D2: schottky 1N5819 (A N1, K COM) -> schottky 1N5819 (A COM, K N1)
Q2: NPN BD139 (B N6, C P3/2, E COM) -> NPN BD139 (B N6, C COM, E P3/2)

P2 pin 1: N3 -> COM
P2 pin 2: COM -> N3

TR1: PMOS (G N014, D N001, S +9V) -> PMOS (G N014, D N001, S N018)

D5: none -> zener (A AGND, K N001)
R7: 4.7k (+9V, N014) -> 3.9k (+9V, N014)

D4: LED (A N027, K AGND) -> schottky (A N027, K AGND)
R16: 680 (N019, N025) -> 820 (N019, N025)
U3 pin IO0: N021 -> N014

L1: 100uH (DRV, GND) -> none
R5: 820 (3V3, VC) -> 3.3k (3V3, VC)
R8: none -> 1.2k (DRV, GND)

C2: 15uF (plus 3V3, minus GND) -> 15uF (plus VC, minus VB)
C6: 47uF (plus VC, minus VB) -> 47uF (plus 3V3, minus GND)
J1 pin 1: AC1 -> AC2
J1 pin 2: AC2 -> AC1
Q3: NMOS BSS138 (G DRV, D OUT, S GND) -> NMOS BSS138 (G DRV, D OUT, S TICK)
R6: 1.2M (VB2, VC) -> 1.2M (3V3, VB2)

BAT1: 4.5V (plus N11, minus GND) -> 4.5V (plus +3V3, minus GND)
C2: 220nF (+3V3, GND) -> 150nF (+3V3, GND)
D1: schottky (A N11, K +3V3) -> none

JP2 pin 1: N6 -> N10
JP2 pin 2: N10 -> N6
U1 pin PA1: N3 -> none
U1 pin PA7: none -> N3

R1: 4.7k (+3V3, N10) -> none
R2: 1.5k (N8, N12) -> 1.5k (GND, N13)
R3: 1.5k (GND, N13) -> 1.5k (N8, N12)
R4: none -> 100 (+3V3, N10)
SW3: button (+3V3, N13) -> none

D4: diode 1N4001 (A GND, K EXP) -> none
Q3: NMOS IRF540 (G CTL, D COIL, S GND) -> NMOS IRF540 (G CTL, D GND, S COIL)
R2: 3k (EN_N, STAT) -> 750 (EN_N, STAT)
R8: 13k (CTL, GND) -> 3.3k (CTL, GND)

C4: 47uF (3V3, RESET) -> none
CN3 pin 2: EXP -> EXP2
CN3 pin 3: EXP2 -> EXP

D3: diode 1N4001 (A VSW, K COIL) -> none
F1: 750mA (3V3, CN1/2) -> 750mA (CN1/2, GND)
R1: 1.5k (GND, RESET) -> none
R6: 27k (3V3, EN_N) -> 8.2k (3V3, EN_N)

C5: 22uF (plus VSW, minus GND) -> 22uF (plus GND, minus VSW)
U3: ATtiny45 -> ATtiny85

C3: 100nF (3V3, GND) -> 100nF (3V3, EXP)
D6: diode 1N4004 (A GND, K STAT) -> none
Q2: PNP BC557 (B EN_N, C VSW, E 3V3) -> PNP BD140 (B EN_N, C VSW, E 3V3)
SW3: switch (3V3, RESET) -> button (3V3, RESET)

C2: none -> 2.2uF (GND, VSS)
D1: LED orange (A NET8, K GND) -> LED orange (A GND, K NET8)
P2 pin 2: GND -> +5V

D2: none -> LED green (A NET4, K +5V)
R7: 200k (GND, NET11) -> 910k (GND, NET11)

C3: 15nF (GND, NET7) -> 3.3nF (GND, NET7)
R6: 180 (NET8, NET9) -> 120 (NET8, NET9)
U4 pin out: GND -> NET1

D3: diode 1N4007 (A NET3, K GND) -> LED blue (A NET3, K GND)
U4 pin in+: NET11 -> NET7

· · ·

DIRECTIONS FOR THIS TASK:
Produce the material above again, word for word.

SOLVED PROBLEM:
D2: schottky 1N5819 (A N1, K COM) -> schottky 1N5819 (A COM, K N1)
Q2: NPN BD139 (B N6, C P3/2, E COM) -> NPN BD139 (B N6, C COM, E P3/2)

P2 pin 1: N3 -> COM
P2 pin 2: COM -> N3

TR1: PMOS (G N014, D N001, S +9V) -> PMOS (G N014, D N001, S N018)

D5: none -> zener (A AGND, K N001)
R7: 4.7k (+9V, N014) -> 3.9k (+9V, N014)

D4: LED (A N027, K AGND) -> schottky (A N027, K AGND)
R16: 680 (N019, N025) -> 820 (N019, N025)
U3 pin IO0: N021 -> N014

L1: 100uH (DRV, GND) -> none
R5: 820 (3V3, VC) -> 3.3k (3V3, VC)
R8: none -> 1.2k (DRV, GND)

C2: 15uF (plus 3V3, minus GND) -> 15uF (plus VC, minus VB)
C6: 47uF (plus VC, minus VB) -> 47uF (plus 3V3, minus GND)
J1 pin 1: AC1 -> AC2
J1 pin 2: AC2 -> AC1
Q3: NMOS BSS138 (G DRV, D OUT, S GND) -> NMOS BSS138 (G DRV, D OUT, S TICK)
R6: 1.2M (VB2, VC) -> 1.2M (3V3, VB2)

BAT1: 4.5V (plus N11, minus GND) -> 4.5V (plus +3V3, minus GND)
C2: 220nF (+3V3, GND) -> 150nF (+3V3, GND)
D1: schottky (A N11, K +3V3) -> none

JP2 pin 1: N6 -> N10
JP2 pin 2: N10 -> N6
U1 pin PA1: N3 -> none
U1 pin PA7: none -> N3

R1: 4.7k (+3V3, N10) -> none
R2: 1.5k (N8, N12) -> 1.5k (GND, N13)
R3: 1.5k (GND, N13) -> 1.5k (N8, N12)
R4: none -> 100 (+3V3, N10)
SW3: button (+3V3, N13) -> none

D4: diode 1N4001 (A GND, K EXP) -> none
Q3: NMOS IRF540 (G CTL, D COIL, S GND) -> NMOS IRF540 (G CTL, D GND, S COIL)
R2: 3k (EN_N, STAT) -> 750 (EN_N, STAT)
R8: 13k (CTL, GND) -> 3.3k (CTL, GND)

C4: 47uF (3V3, RESET) -> none
CN3 pin 2: EXP -> EXP2
CN3 pin 3: EXP2 -> EXP

D3: diode 1N4001 (A VSW, K COIL) -> none
F1: 750mA (3V3, CN1/2) -> 750mA (CN1/2, GND)
R1: 1.5k (GND, RESET) -> none
R6: 27k (3V3, EN_N) -> 8.2k (3V3, EN_N)

C5: 22uF (plus VSW, minus GND) -> 22uF (plus GND, minus VSW)
U3: ATtiny45 -> ATtiny85

C3: 100nF (3V3, GND) -> 100nF (3V3, EXP)
D6: diode 1N4004 (A GND, K STAT) -> none
Q2: PNP BC557 (B EN_N, C VSW, E 3V3) -> PNP BD140 (B EN_N, C VSW, E 3V3)
SW3: switch (3V3, RESET) -> button (3V3, RESET)

C2: none -> 2.2uF (GND, VSS)
D1: LED orange (A NET8, K GND) -> LED orange (A GND, K NET8)
P2 pin 2: GND -> +5V

D2: none -> LED green (A NET4, K +5V)
R7: 200k (GND, NET11) -> 910k (GND, NET11)

C3: 15nF (GND, NET7) -> 3.3nF (GND, NET7)
R6: 180 (NET8, NET9) -> 120 (NET8, NET9)
U4 pin out: GND -> NET1

D3: diode 1N4007 (A NET3, K GND) -> LED blue (A NET3, K GND)
U4 pin in+: NET11 -> NET7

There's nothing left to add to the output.